All entries are to be retyped without alteration.

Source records
——

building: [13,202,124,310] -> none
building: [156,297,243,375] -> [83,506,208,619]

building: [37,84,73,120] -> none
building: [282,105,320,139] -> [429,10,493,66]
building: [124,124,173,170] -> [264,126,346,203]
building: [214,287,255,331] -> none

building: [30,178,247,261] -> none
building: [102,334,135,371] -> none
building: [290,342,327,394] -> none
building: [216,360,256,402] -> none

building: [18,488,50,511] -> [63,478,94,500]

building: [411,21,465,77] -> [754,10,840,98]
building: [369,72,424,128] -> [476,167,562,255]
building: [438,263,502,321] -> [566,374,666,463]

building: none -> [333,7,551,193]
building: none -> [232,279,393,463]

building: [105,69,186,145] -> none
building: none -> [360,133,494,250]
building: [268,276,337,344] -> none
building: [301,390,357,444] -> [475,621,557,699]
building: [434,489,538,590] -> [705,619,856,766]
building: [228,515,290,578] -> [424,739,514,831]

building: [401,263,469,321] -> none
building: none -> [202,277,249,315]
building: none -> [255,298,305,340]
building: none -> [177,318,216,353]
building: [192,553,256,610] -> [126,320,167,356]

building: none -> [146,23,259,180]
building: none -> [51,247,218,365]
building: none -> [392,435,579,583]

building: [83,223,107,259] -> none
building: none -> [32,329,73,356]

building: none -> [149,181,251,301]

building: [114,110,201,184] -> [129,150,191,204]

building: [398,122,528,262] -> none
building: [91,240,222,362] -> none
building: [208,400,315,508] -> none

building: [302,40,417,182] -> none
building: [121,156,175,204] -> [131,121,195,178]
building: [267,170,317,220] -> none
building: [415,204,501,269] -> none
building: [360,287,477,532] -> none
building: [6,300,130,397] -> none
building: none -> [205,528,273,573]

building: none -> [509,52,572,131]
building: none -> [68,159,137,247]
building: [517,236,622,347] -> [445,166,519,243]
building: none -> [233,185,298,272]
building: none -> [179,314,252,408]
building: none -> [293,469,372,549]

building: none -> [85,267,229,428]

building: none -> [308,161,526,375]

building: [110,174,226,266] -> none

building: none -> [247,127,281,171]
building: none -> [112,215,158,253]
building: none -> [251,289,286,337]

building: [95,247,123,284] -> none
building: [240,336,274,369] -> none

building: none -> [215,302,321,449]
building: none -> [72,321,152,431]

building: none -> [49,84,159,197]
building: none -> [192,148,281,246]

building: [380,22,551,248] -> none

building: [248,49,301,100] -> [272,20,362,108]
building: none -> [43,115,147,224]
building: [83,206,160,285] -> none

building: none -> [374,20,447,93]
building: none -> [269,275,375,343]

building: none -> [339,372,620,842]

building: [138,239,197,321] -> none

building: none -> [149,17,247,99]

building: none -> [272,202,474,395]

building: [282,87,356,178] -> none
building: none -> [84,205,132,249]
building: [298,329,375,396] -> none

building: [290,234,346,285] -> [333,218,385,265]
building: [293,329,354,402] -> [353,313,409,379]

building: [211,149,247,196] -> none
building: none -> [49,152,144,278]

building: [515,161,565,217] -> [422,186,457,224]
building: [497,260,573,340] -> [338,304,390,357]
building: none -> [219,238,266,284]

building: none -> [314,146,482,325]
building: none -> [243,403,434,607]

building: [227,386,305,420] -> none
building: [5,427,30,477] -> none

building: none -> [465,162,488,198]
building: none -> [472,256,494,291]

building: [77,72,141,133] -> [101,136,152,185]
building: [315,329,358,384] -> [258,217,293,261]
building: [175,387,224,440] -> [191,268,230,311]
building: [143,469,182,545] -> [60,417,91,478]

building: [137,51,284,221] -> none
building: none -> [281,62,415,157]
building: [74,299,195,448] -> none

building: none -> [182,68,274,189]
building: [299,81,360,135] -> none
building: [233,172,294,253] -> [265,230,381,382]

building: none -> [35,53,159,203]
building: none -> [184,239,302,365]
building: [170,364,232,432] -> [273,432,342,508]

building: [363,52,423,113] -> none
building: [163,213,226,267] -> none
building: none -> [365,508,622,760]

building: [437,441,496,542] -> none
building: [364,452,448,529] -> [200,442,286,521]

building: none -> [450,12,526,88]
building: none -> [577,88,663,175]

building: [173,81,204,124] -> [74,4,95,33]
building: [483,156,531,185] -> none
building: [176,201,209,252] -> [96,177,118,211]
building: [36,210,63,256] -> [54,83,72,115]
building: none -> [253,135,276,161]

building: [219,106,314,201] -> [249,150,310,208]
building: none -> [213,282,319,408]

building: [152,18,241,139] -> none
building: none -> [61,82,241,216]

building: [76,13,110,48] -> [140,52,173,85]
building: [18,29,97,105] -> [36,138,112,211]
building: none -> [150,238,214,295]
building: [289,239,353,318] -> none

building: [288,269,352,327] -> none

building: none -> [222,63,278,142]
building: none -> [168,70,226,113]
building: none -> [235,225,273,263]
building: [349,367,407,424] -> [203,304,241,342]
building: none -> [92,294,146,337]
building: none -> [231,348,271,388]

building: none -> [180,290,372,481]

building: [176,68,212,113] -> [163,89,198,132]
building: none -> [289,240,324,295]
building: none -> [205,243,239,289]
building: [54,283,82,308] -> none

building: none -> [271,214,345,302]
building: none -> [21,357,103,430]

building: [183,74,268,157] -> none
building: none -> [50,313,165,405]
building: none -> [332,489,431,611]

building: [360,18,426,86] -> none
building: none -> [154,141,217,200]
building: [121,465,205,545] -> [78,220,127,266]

——

## Your solution
building: [13,202,124,310] -> none
building: [156,297,243,375] -> [83,506,208,619]

building: [37,84,73,120] -> none
building: [282,105,320,139] -> [429,10,493,66]
building: [124,124,173,170] -> [264,126,346,203]
building: [214,287,255,331] -> none

building: [30,178,247,261] -> none
building: [102,334,135,371] -> none
building: [290,342,327,394] -> none
building: [216,360,256,402] -> none

building: [18,488,50,511] -> [63,478,94,500]

building: [411,21,465,77] -> [754,10,840,98]
building: [369,72,424,128] -> [476,167,562,255]
building: [438,263,502,321] -> [566,374,666,463]

building: none -> [333,7,551,193]
building: none -> [232,279,393,463]

building: [105,69,186,145] -> none
building: none -> [360,133,494,250]
building: [268,276,337,344] -> none
building: [301,390,357,444] -> [475,621,557,699]
building: [434,489,538,590] -> [705,619,856,766]
building: [228,515,290,578] -> [424,739,514,831]

building: [401,263,469,321] -> none
building: none -> [202,277,249,315]
building: none -> [255,298,305,340]
building: none -> [177,318,216,353]
building: [192,553,256,610] -> [126,320,167,356]

building: none -> [146,23,259,180]
building: none -> [51,247,218,365]
building: none -> [392,435,579,583]

building: [83,223,107,259] -> none
building: none -> [32,329,73,356]

building: none -> [149,181,251,301]

building: [114,110,201,184] -> [129,150,191,204]

building: [398,122,528,262] -> none
building: [91,240,222,362] -> none
building: [208,400,315,508] -> none

building: [302,40,417,182] -> none
building: [121,156,175,204] -> [131,121,195,178]
building: [267,170,317,220] -> none
building: [415,204,501,269] -> none
building: [360,287,477,532] -> none
building: [6,300,130,397] -> none
building: none -> [205,528,273,573]

building: none -> [509,52,572,131]
building: none -> [68,159,137,247]
building: [517,236,622,347] -> [445,166,519,243]
building: none -> [233,185,298,272]
building: none -> [179,314,252,408]
building: none -> [293,469,372,549]

building: none -> [85,267,229,428]

building: none -> [308,161,526,375]

building: [110,174,226,266] -> none

building: none -> [247,127,281,171]
building: none -> [112,215,158,253]
building: none -> [251,289,286,337]

building: [95,247,123,284] -> none
building: [240,336,274,369] -> none

building: none -> [215,302,321,449]
building: none -> [72,321,152,431]

building: none -> [49,84,159,197]
building: none -> [192,148,281,246]

building: [380,22,551,248] -> none

building: [248,49,301,100] -> [272,20,362,108]
building: none -> [43,115,147,224]
building: [83,206,160,285] -> none

building: none -> [374,20,447,93]
building: none -> [269,275,375,343]

building: none -> [339,372,620,842]

building: [138,239,197,321] -> none

building: none -> [149,17,247,99]

building: none -> [272,202,474,395]

building: [282,87,356,178] -> none
building: none -> [84,205,132,249]
building: [298,329,375,396] -> none

building: [290,234,346,285] -> [333,218,385,265]
building: [293,329,354,402] -> [353,313,409,379]

building: [211,149,247,196] -> none
building: none -> [49,152,144,278]

building: [515,161,565,217] -> [422,186,457,224]
building: [497,260,573,340] -> [338,304,390,357]
building: none -> [219,238,266,284]

building: none -> [314,146,482,325]
building: none -> [243,403,434,607]

building: [227,386,305,420] -> none
building: [5,427,30,477] -> none

building: none -> [465,162,488,198]
building: none -> [472,256,494,291]

building: [77,72,141,133] -> [101,136,152,185]
building: [315,329,358,384] -> [258,217,293,261]
building: [175,387,224,440] -> [191,268,230,311]
building: [143,469,182,545] -> [60,417,91,478]

building: [137,51,284,221] -> none
building: none -> [281,62,415,157]
building: [74,299,195,448] -> none

building: none -> [182,68,274,189]
building: [299,81,360,135] -> none
building: [233,172,294,253] -> [265,230,381,382]

building: none -> [35,53,159,203]
building: none -> [184,239,302,365]
building: [170,364,232,432] -> [273,432,342,508]

building: [363,52,423,113] -> none
building: [163,213,226,267] -> none
building: none -> [365,508,622,760]

building: [437,441,496,542] -> none
building: [364,452,448,529] -> [200,442,286,521]

building: none -> [450,12,526,88]
building: none -> [577,88,663,175]

building: [173,81,204,124] -> [74,4,95,33]
building: [483,156,531,185] -> none
building: [176,201,209,252] -> [96,177,118,211]
building: [36,210,63,256] -> [54,83,72,115]
building: none -> [253,135,276,161]

building: [219,106,314,201] -> [249,150,310,208]
building: none -> [213,282,319,408]

building: [152,18,241,139] -> none
building: none -> [61,82,241,216]

building: [76,13,110,48] -> [140,52,173,85]
building: [18,29,97,105] -> [36,138,112,211]
building: none -> [150,238,214,295]
building: [289,239,353,318] -> none

building: [288,269,352,327] -> none

building: none -> [222,63,278,142]
building: none -> [168,70,226,113]
building: none -> [235,225,273,263]
building: [349,367,407,424] -> [203,304,241,342]
building: none -> [92,294,146,337]
building: none -> [231,348,271,388]

building: none -> [180,290,372,481]

building: [176,68,212,113] -> [163,89,198,132]
building: none -> [289,240,324,295]
building: none -> [205,243,239,289]
building: [54,283,82,308] -> none

building: none -> [271,214,345,302]
building: none -> [21,357,103,430]

building: [183,74,268,157] -> none
building: none -> [50,313,165,405]
building: none -> [332,489,431,611]

building: [360,18,426,86] -> none
building: none -> [154,141,217,200]
building: [121,465,205,545] -> [78,220,127,266]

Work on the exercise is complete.